Raw data
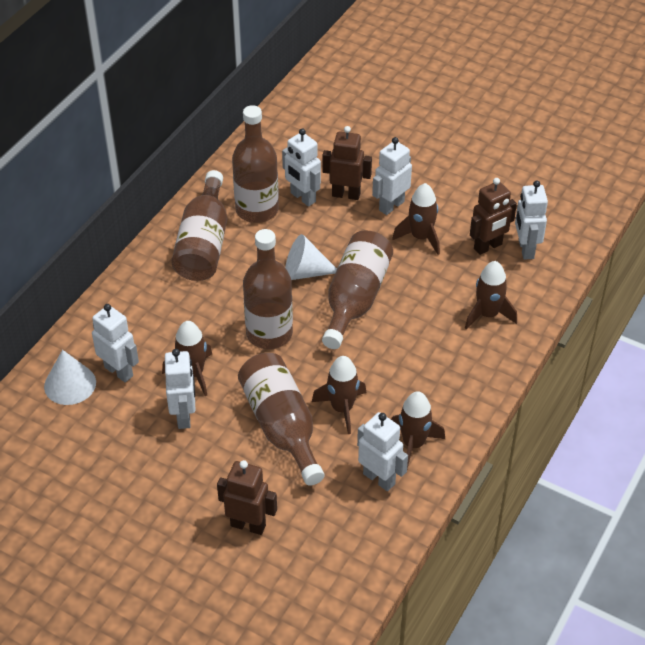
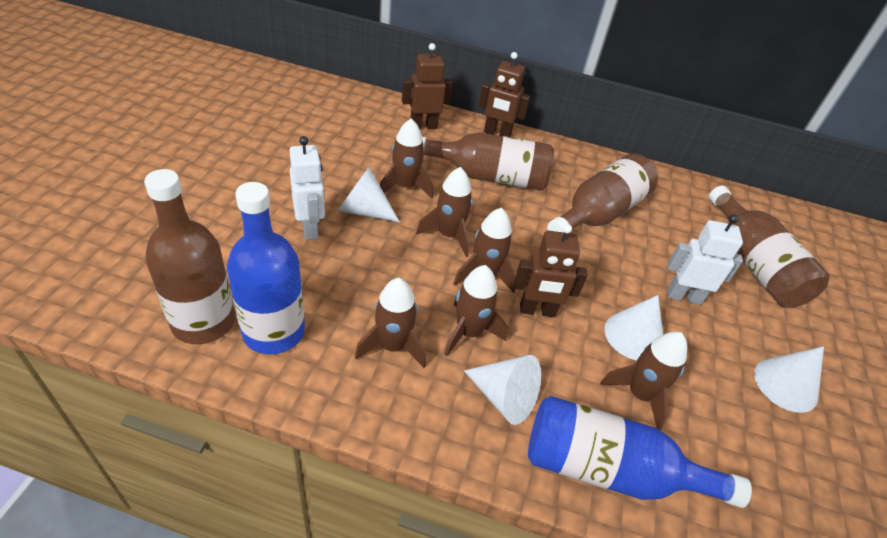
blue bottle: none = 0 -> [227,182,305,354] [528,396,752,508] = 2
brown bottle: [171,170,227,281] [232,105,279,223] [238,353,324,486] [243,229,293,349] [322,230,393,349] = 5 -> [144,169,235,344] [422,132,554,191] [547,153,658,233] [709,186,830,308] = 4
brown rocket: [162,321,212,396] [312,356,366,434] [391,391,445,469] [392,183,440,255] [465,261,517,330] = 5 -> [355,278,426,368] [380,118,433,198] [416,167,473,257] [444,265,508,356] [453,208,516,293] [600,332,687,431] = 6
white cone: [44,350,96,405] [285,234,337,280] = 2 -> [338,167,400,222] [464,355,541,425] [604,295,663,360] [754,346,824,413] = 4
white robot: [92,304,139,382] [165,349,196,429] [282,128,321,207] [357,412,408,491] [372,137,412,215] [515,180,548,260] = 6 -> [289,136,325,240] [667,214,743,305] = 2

==

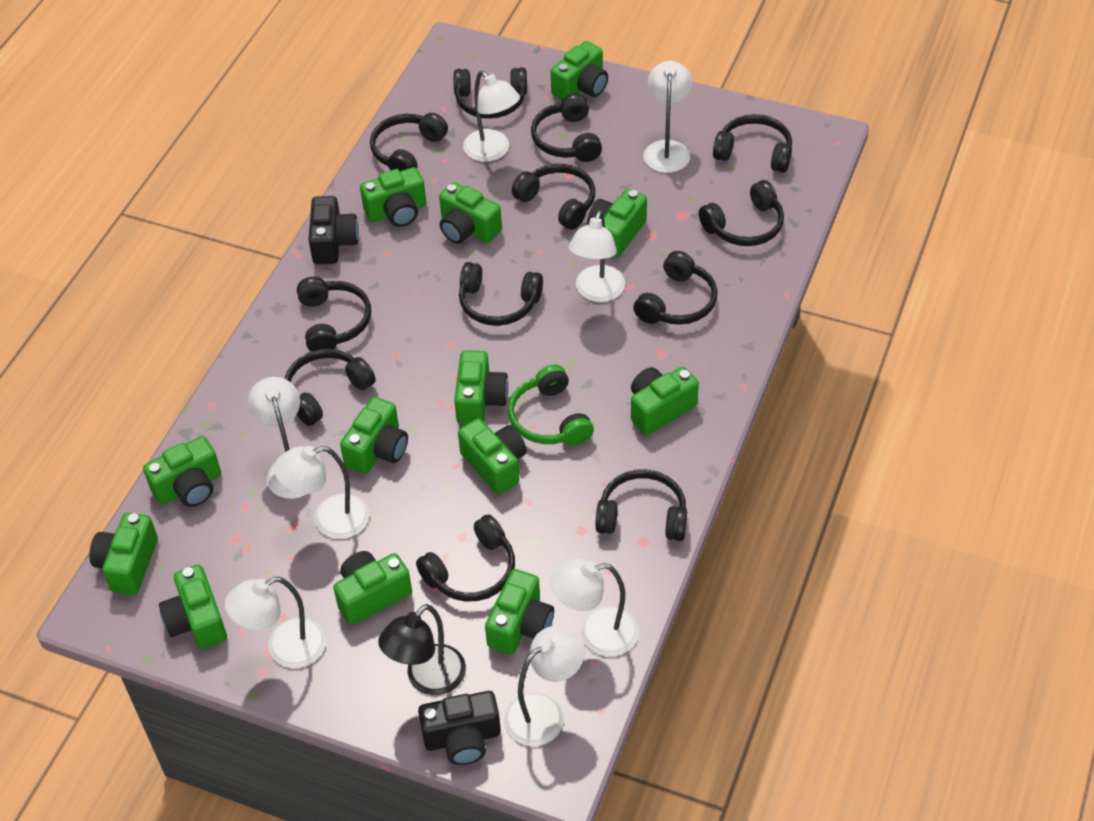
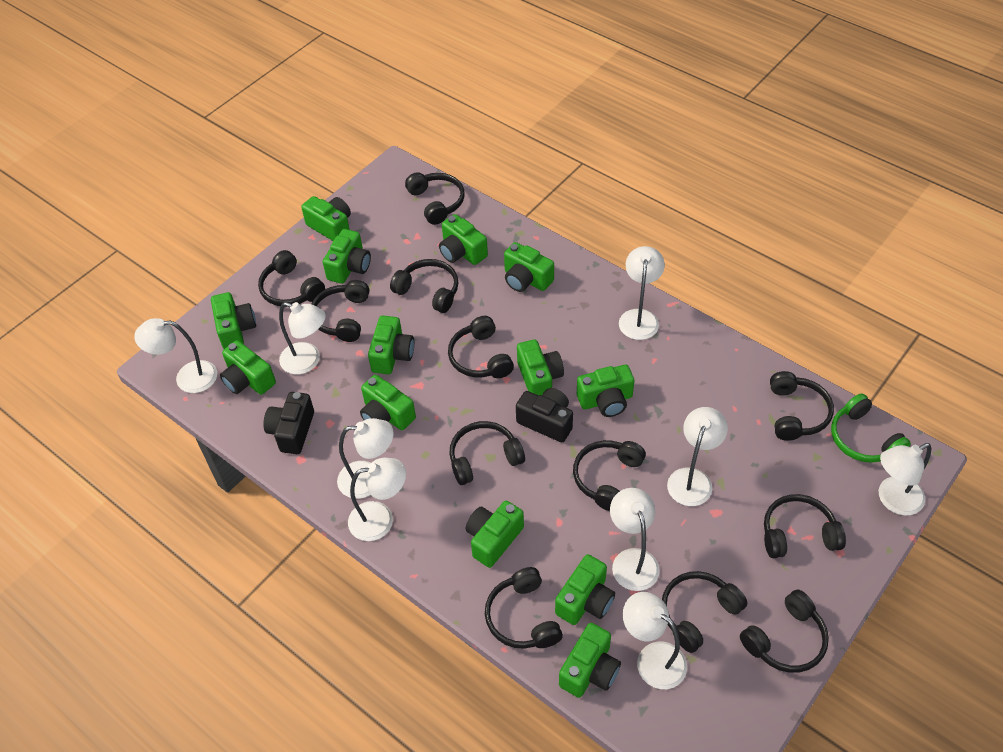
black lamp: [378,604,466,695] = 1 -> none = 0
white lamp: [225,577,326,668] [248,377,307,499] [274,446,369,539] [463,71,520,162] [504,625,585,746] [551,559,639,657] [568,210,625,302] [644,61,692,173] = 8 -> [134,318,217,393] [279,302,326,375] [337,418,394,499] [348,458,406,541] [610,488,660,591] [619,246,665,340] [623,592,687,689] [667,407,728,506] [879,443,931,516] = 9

...

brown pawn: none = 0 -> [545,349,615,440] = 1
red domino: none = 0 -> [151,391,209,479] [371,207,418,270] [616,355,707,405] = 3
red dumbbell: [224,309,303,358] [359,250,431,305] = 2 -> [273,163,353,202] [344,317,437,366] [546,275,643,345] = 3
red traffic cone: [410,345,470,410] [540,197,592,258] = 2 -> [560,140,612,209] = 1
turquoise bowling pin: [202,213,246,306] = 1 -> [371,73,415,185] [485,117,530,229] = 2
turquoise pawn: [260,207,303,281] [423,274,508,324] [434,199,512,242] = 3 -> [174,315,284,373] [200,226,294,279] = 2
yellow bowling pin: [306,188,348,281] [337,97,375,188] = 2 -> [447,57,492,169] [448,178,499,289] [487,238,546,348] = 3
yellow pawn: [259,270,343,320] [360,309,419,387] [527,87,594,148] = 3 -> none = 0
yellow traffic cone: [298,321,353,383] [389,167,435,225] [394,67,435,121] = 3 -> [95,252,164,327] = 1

Task prompt
Whenever the word "lamp" appears in a line above, copy that line.

The answer
black lamp: [378,604,466,695] = 1 -> none = 0
white lamp: [225,577,326,668] [248,377,307,499] [274,446,369,539] [463,71,520,162] [504,625,585,746] [551,559,639,657] [568,210,625,302] [644,61,692,173] = 8 -> [134,318,217,393] [279,302,326,375] [337,418,394,499] [348,458,406,541] [610,488,660,591] [619,246,665,340] [623,592,687,689] [667,407,728,506] [879,443,931,516] = 9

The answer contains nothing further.